● Exercise
Please copy all of the entries exactly, but drop every picture.

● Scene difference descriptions
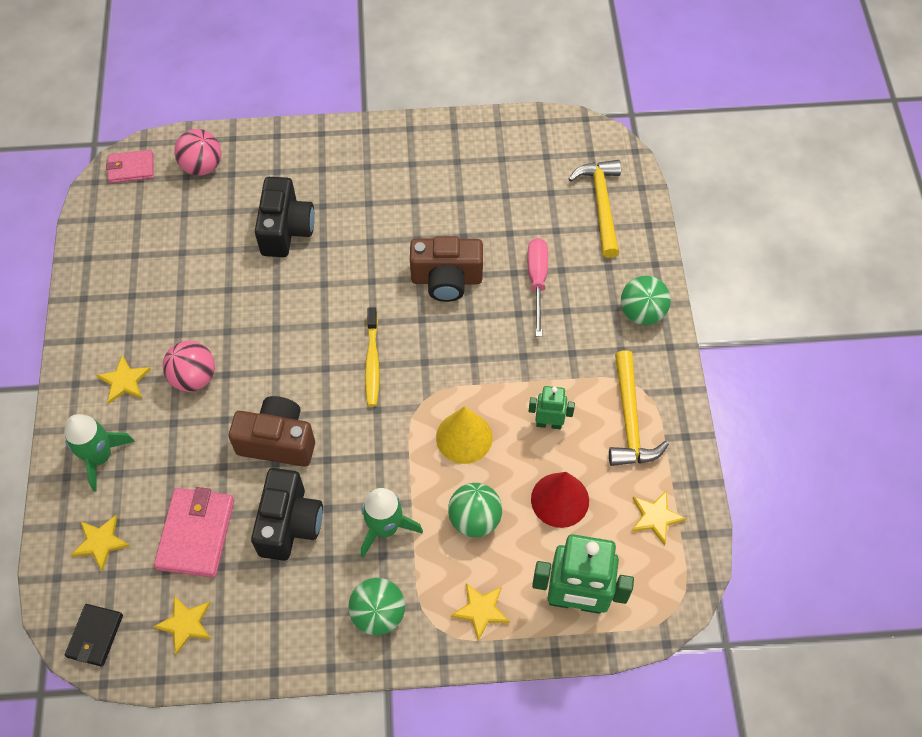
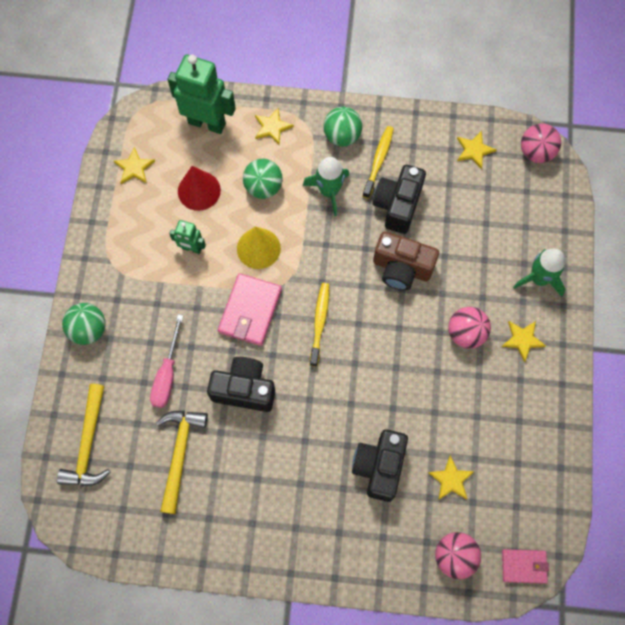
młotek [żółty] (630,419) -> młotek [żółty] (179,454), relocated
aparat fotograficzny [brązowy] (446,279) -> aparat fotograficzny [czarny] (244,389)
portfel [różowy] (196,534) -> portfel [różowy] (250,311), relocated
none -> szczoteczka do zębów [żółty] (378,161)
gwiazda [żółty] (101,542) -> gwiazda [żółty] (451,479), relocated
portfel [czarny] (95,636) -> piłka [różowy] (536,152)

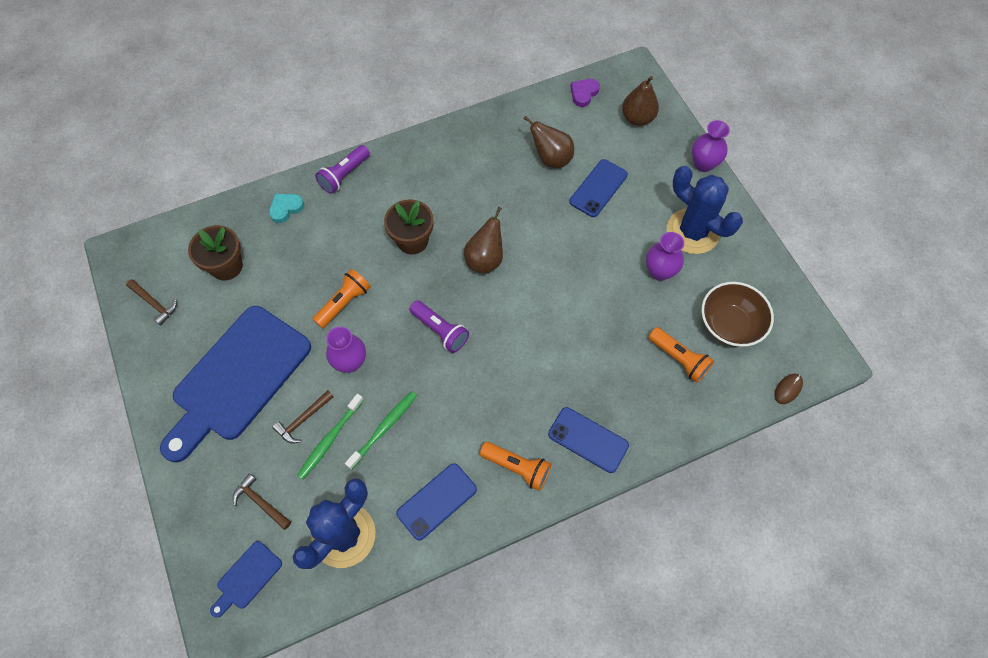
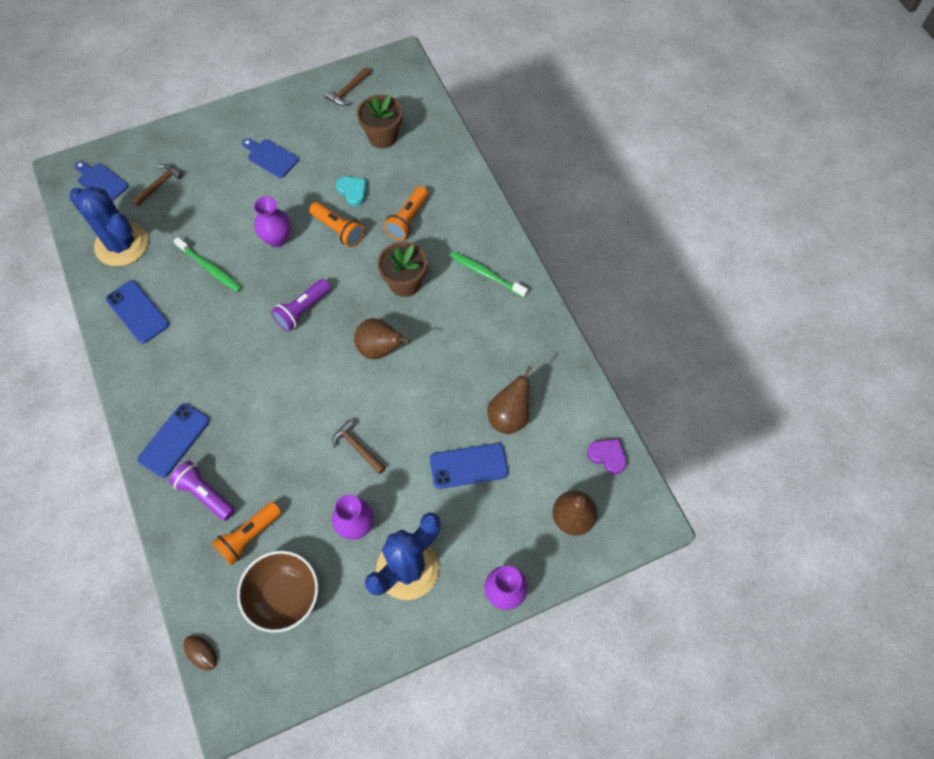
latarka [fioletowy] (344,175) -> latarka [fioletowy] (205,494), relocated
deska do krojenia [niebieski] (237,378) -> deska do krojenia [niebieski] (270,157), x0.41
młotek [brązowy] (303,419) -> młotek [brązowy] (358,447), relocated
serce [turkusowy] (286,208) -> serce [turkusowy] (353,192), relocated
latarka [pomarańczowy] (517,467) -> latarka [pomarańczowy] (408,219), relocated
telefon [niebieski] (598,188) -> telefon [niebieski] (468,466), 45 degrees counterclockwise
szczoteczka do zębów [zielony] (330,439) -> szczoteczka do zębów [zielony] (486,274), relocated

● Answer to this exercise
młotek [żółty] (630,419) -> młotek [żółty] (179,454), relocated
aparat fotograficzny [brązowy] (446,279) -> aparat fotograficzny [czarny] (244,389)
portfel [różowy] (196,534) -> portfel [różowy] (250,311), relocated
none -> szczoteczka do zębów [żółty] (378,161)
gwiazda [żółty] (101,542) -> gwiazda [żółty] (451,479), relocated
portfel [czarny] (95,636) -> piłka [różowy] (536,152)

latarka [fioletowy] (344,175) -> latarka [fioletowy] (205,494), relocated
deska do krojenia [niebieski] (237,378) -> deska do krojenia [niebieski] (270,157), x0.41
młotek [brązowy] (303,419) -> młotek [brązowy] (358,447), relocated
serce [turkusowy] (286,208) -> serce [turkusowy] (353,192), relocated
latarka [pomarańczowy] (517,467) -> latarka [pomarańczowy] (408,219), relocated
telefon [niebieski] (598,188) -> telefon [niebieski] (468,466), 45 degrees counterclockwise
szczoteczka do zębów [zielony] (330,439) -> szczoteczka do zębów [zielony] (486,274), relocated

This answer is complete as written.